■ **What the task asks**
Each record is to be copied exactly, with its pictures left behind.

■ **Task material**
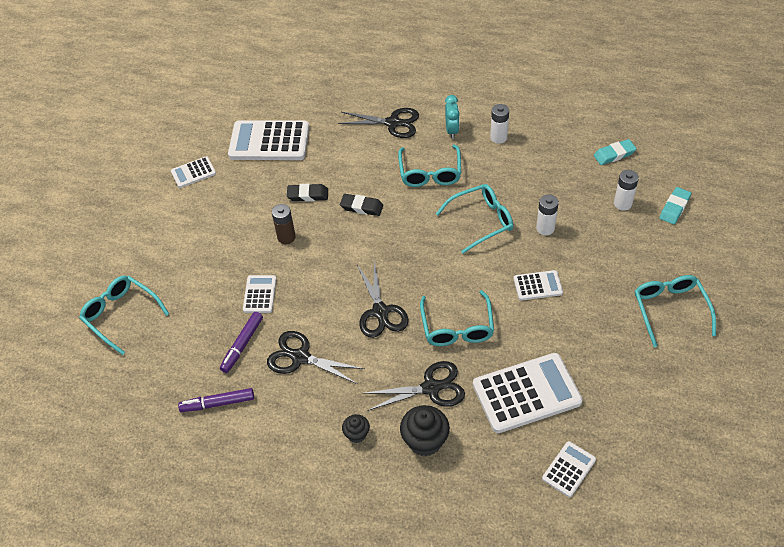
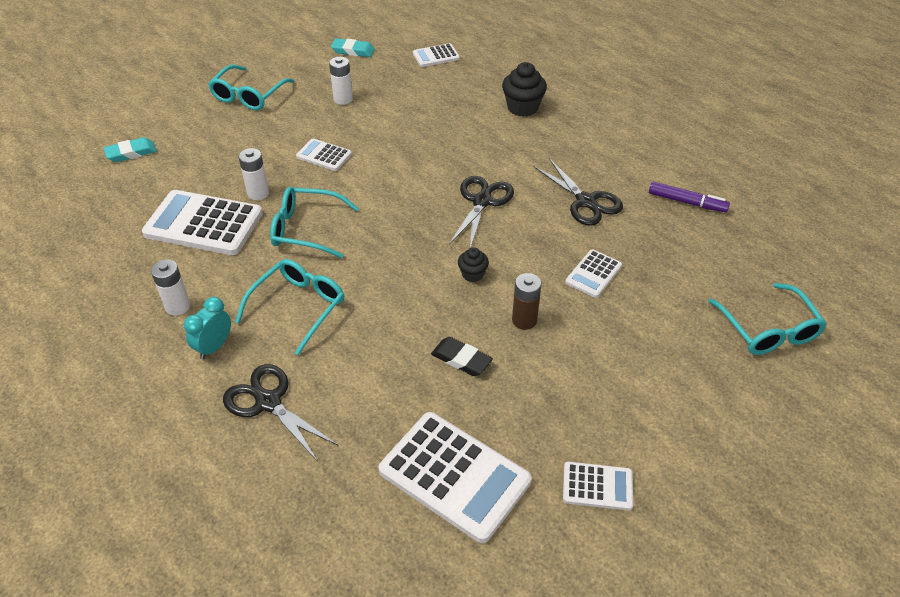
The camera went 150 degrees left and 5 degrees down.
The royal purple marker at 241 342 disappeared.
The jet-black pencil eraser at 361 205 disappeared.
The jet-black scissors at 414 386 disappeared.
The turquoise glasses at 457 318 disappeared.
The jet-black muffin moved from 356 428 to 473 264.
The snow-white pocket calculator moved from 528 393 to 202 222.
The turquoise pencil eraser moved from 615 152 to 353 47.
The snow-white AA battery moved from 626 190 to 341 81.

■ **Expected answer**
The camera went 150 degrees left and 5 degrees down.
The royal purple marker at 241 342 disappeared.
The jet-black pencil eraser at 361 205 disappeared.
The jet-black scissors at 414 386 disappeared.
The turquoise glasses at 457 318 disappeared.
The jet-black muffin moved from 356 428 to 473 264.
The snow-white pocket calculator moved from 528 393 to 202 222.
The turquoise pencil eraser moved from 615 152 to 353 47.
The snow-white AA battery moved from 626 190 to 341 81.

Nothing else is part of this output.